Exercise details: In the data below, restate exactly the lines from the one with "R3: 2k (U3/RST, VCC) -> 2k (AGND, VCC)" to the final line, both included, but not the pictures.

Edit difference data

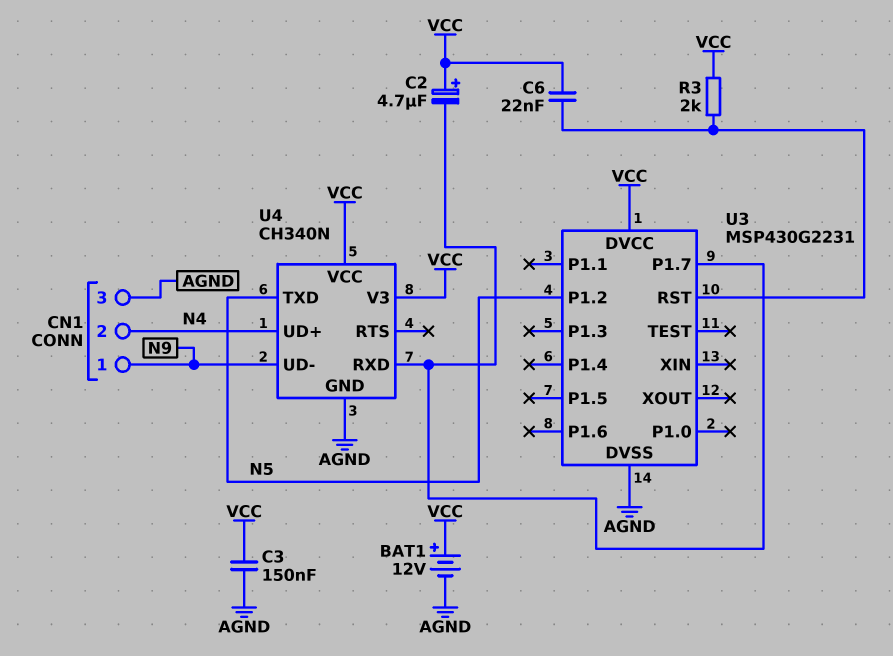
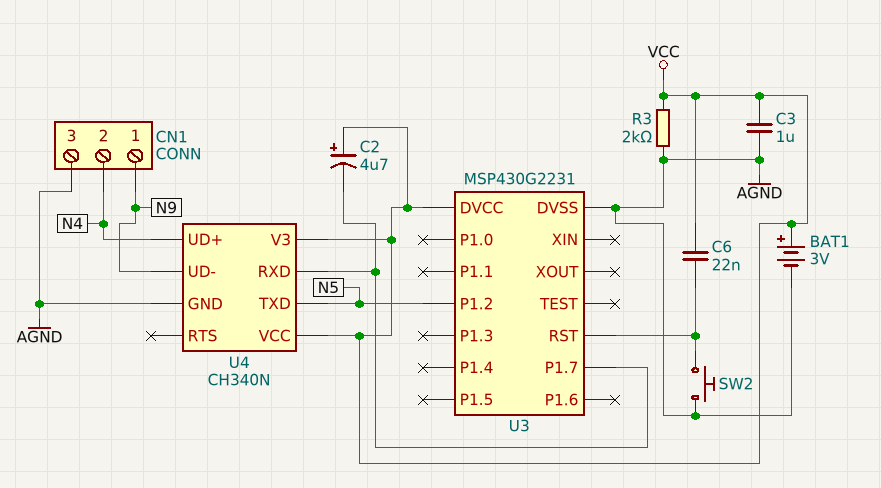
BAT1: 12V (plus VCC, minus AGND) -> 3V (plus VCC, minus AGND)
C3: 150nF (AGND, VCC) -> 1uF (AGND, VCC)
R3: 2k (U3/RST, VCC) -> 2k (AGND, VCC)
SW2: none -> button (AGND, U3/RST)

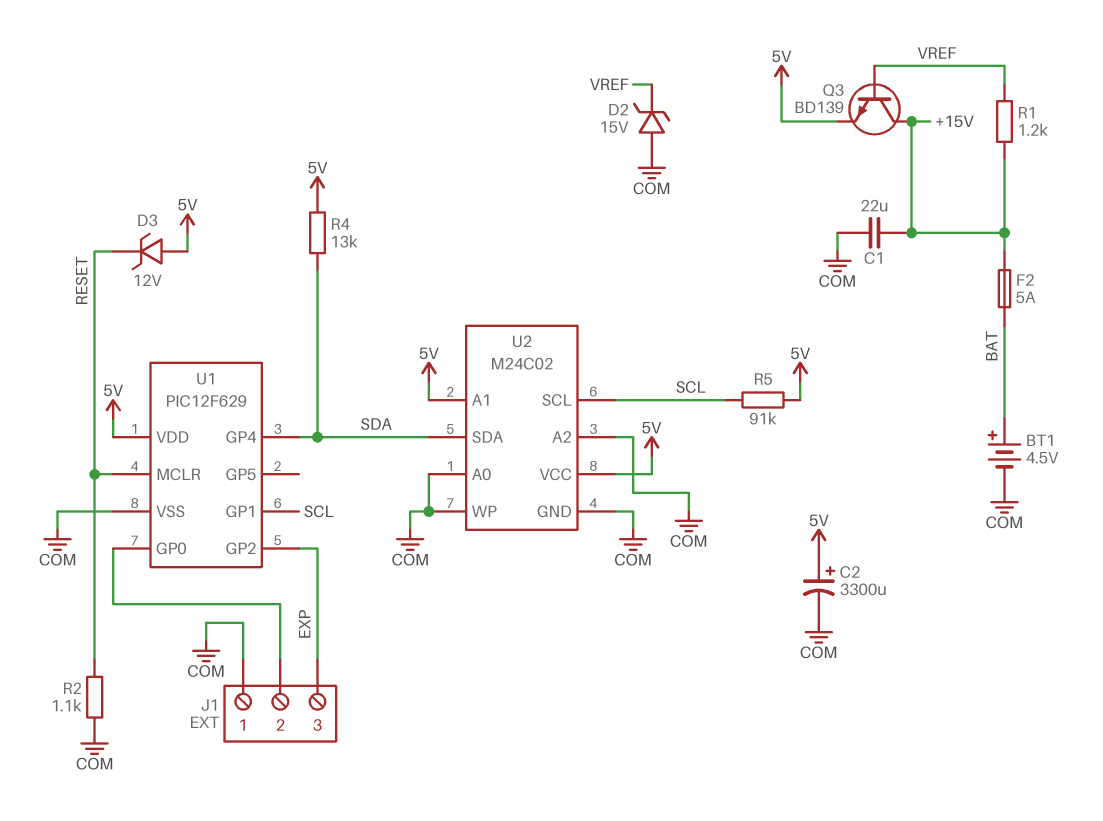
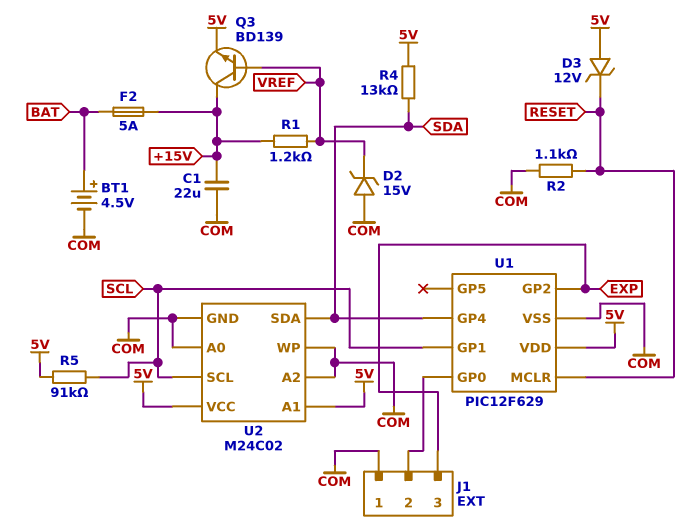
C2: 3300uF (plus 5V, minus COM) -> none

Exercise result:
R3: 2k (U3/RST, VCC) -> 2k (AGND, VCC)
SW2: none -> button (AGND, U3/RST)

C2: 3300uF (plus 5V, minus COM) -> none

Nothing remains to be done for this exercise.